**Data extracts**
-------
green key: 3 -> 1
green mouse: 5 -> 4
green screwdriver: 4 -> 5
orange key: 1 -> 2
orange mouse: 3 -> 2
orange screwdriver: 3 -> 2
-------
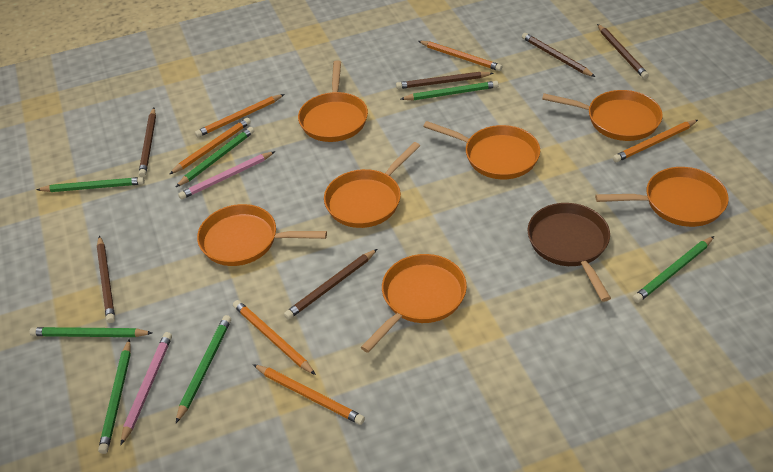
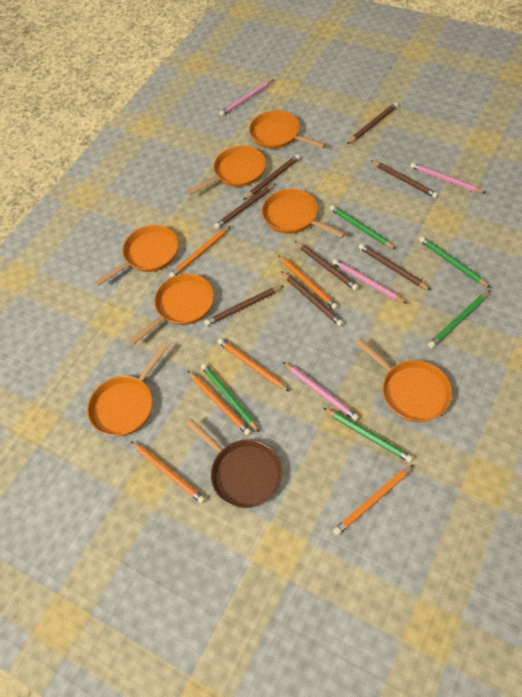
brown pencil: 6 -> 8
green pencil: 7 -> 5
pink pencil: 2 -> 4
-------
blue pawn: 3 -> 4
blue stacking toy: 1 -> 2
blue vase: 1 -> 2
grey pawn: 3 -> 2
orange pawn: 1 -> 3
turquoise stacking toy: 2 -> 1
-------
**Description of the task**
In the listing above, find the line holding "blue pawn: 3 -> 4" and the line holding "turquoise stacking toy: 2 -> 1", then output those two lines and every line between them exactly.

**Output for this exercise**
blue pawn: 3 -> 4
blue stacking toy: 1 -> 2
blue vase: 1 -> 2
grey pawn: 3 -> 2
orange pawn: 1 -> 3
turquoise stacking toy: 2 -> 1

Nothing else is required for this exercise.